__The problem__
Count every line in the data below where the word "right" appears, then state only that count.

┌─ Provided material

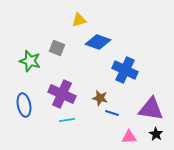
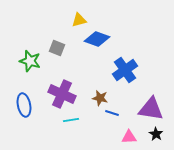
blue diamond: moved 1 px left, 3 px up
blue cross: rotated 30 degrees clockwise
cyan line: moved 4 px right
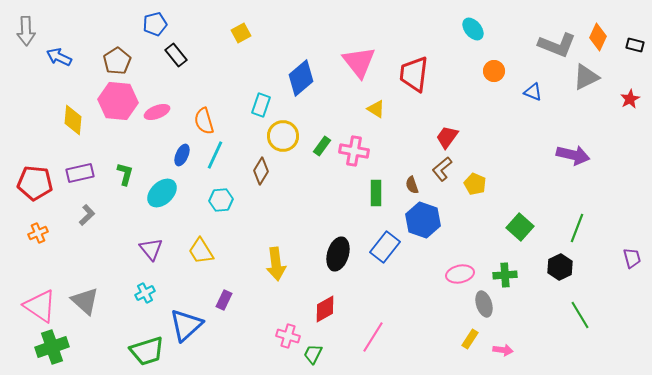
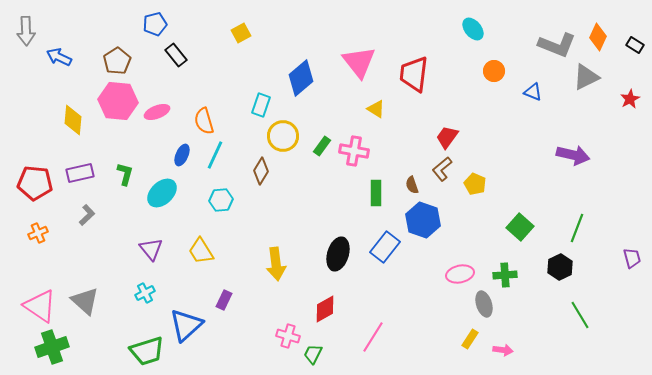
black rectangle at (635, 45): rotated 18 degrees clockwise
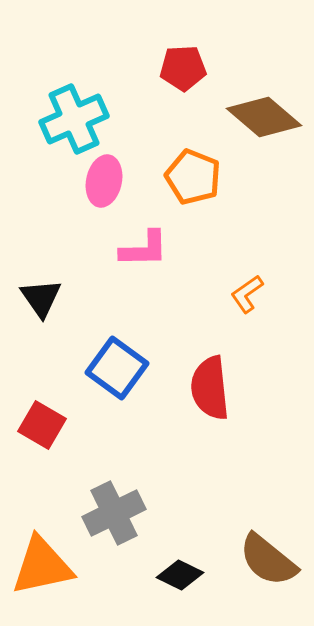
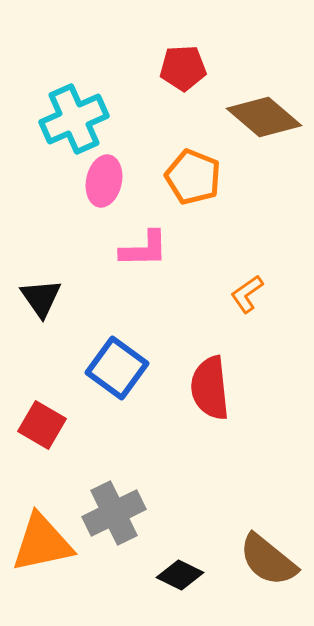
orange triangle: moved 23 px up
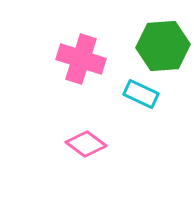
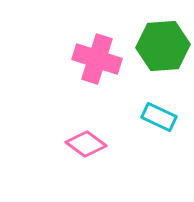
pink cross: moved 16 px right
cyan rectangle: moved 18 px right, 23 px down
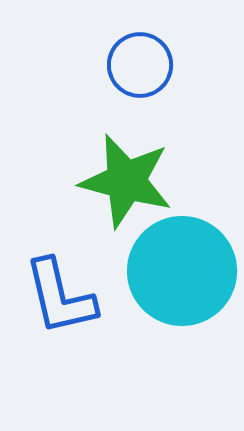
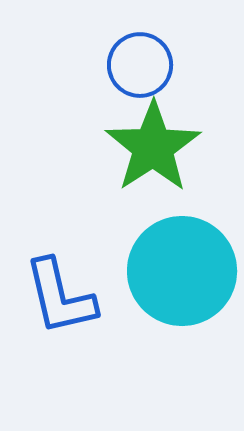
green star: moved 27 px right, 34 px up; rotated 24 degrees clockwise
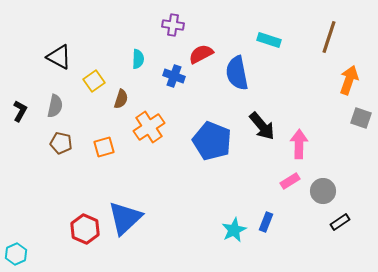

└─

__Expected answer__
4